### TASK STATEMENT:
Exactly how many lines in this material contain the string "rows"? Reply with the number alone.

### RECORDS SHOWN:

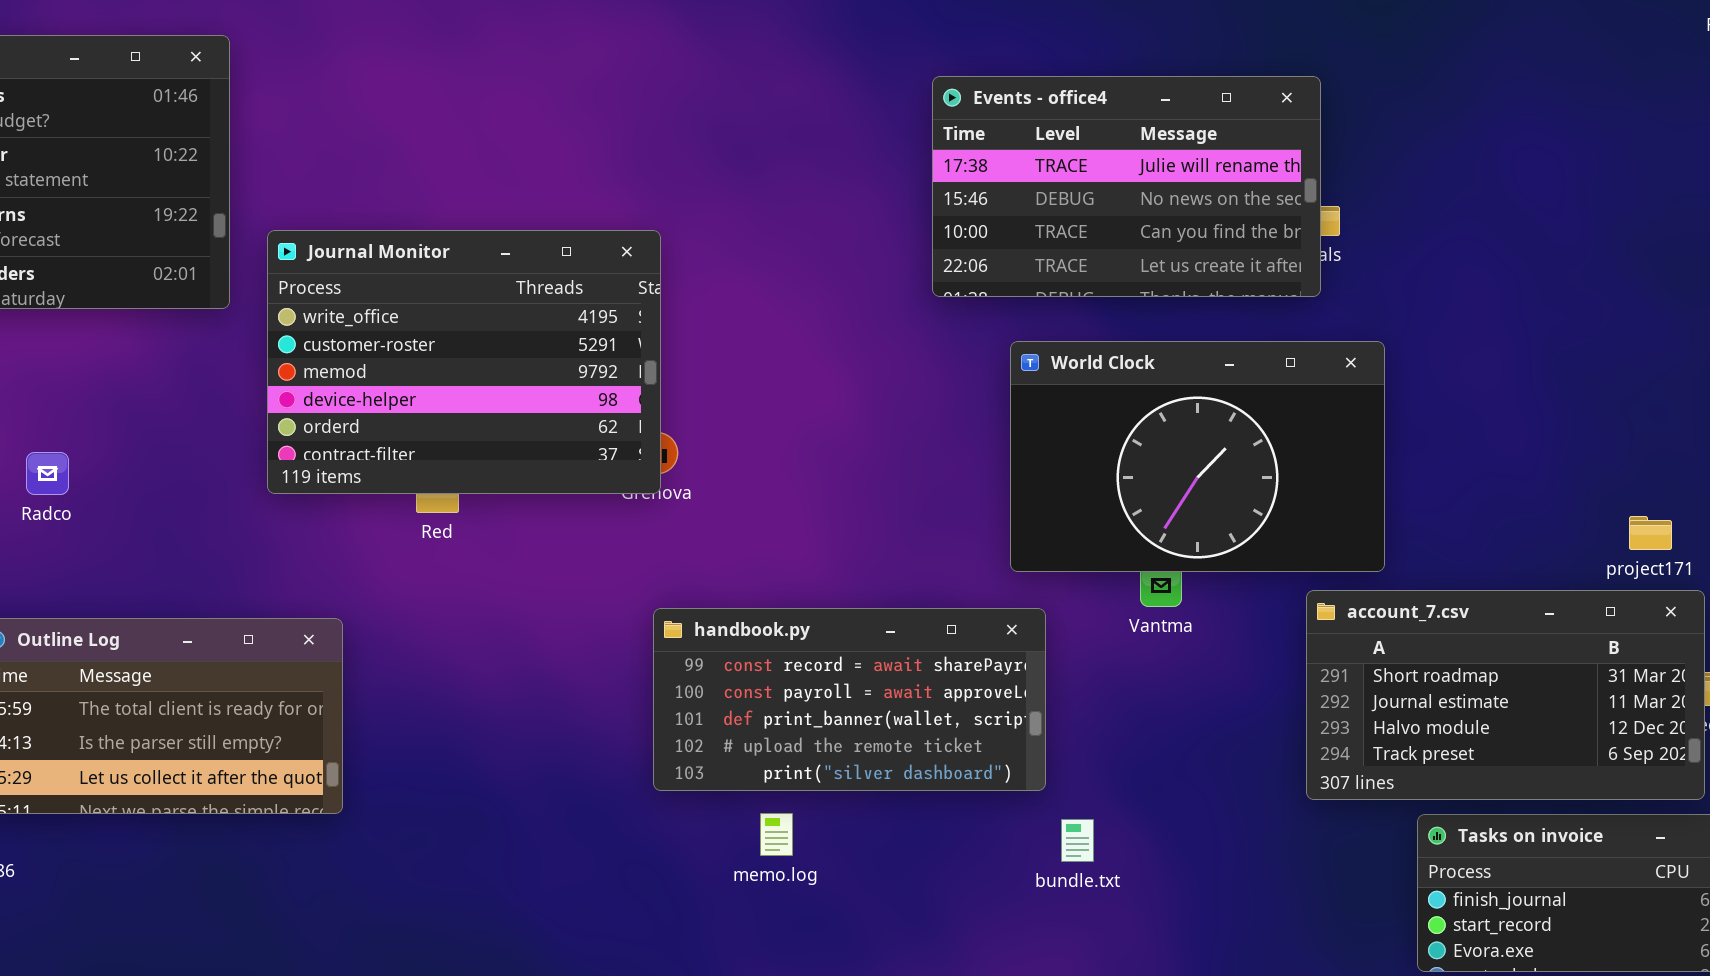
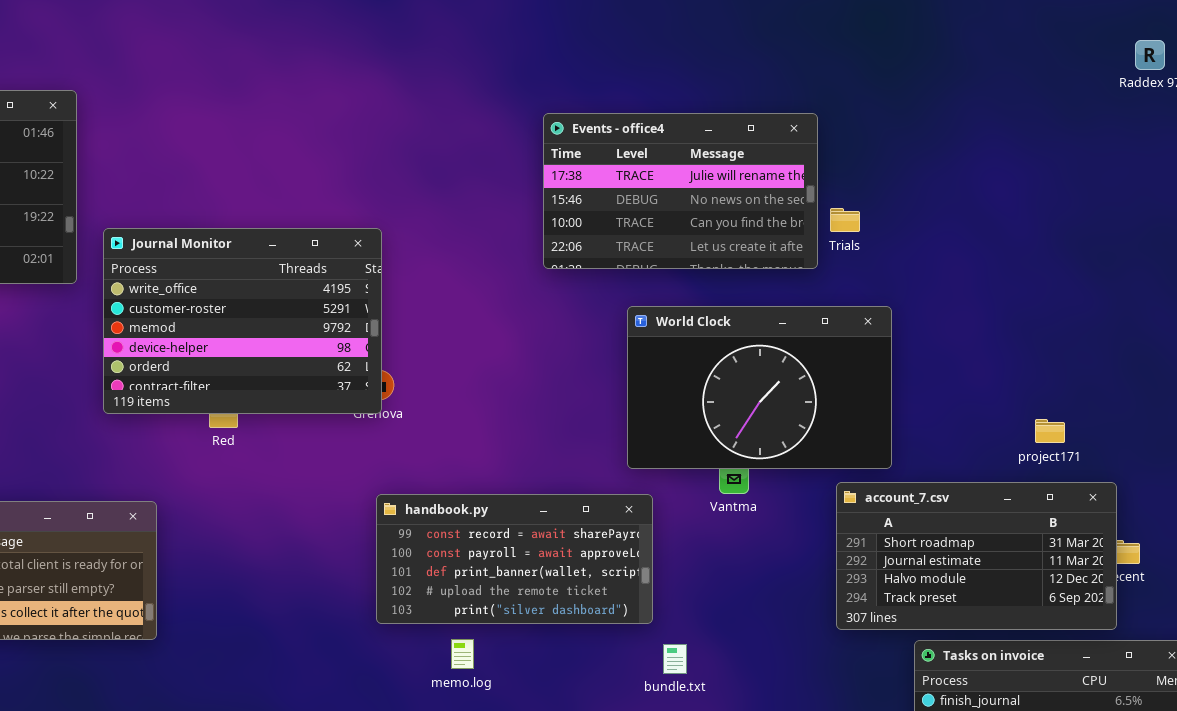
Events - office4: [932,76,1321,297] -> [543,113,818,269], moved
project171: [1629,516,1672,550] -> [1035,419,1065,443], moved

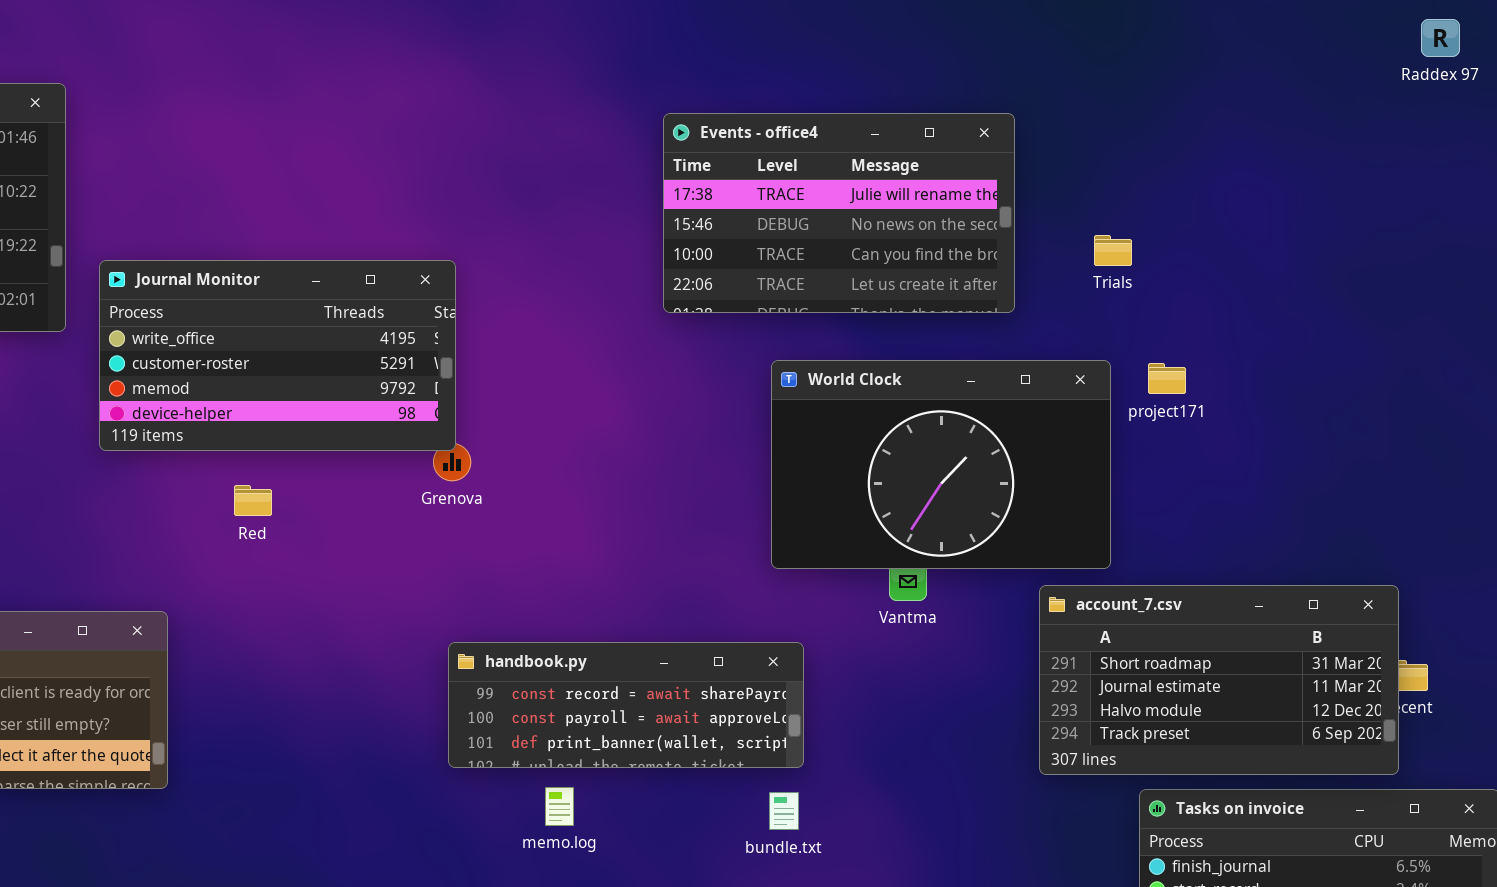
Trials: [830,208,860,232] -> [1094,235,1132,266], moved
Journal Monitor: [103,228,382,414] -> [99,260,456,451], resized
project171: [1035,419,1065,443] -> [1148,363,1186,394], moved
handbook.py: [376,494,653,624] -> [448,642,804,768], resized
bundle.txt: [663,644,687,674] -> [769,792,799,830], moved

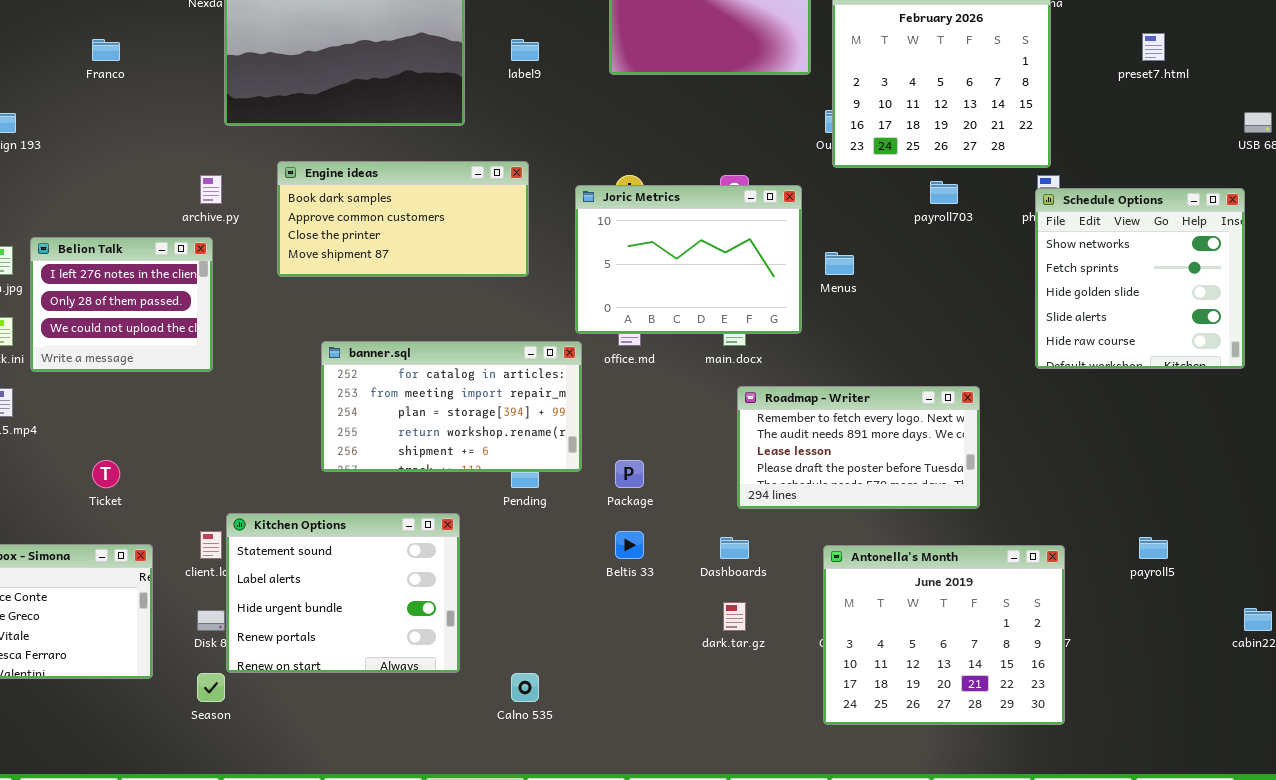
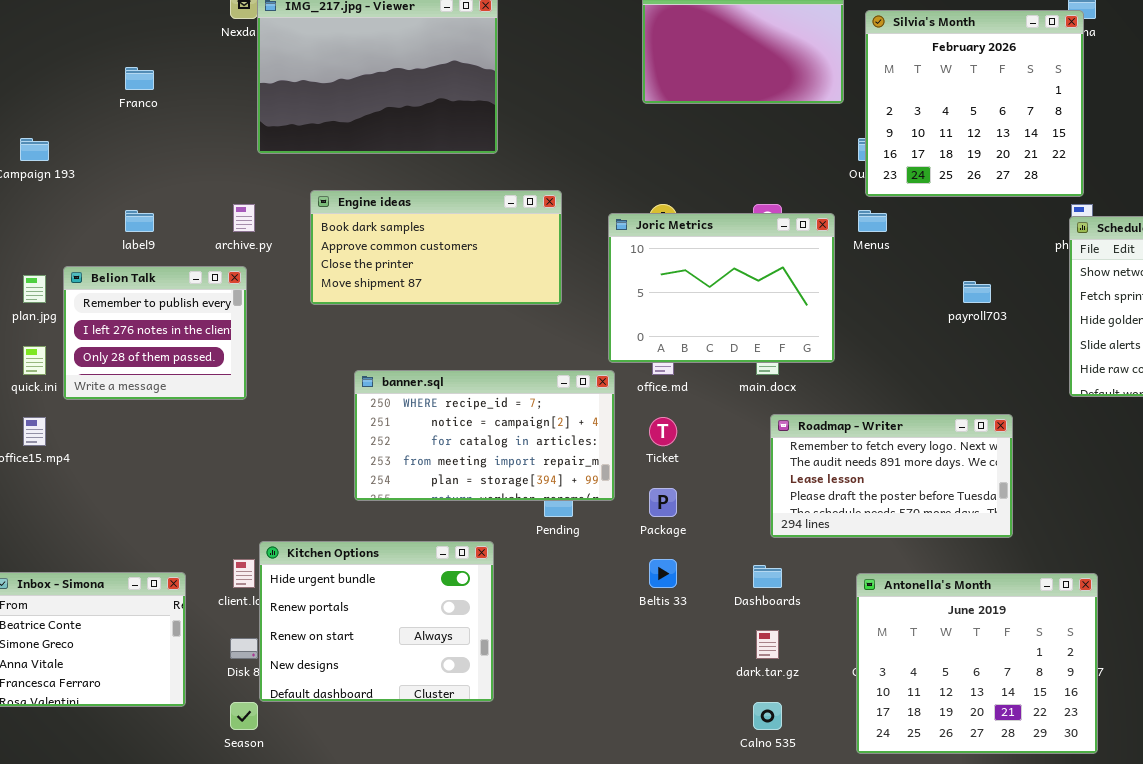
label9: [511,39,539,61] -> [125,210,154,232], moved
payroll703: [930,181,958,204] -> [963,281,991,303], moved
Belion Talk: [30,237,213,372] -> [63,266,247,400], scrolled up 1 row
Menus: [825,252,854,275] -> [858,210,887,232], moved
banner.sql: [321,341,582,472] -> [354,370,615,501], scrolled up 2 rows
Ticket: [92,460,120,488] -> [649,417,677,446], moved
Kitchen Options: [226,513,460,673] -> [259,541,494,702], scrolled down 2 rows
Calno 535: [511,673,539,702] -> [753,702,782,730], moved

### RESULT:
2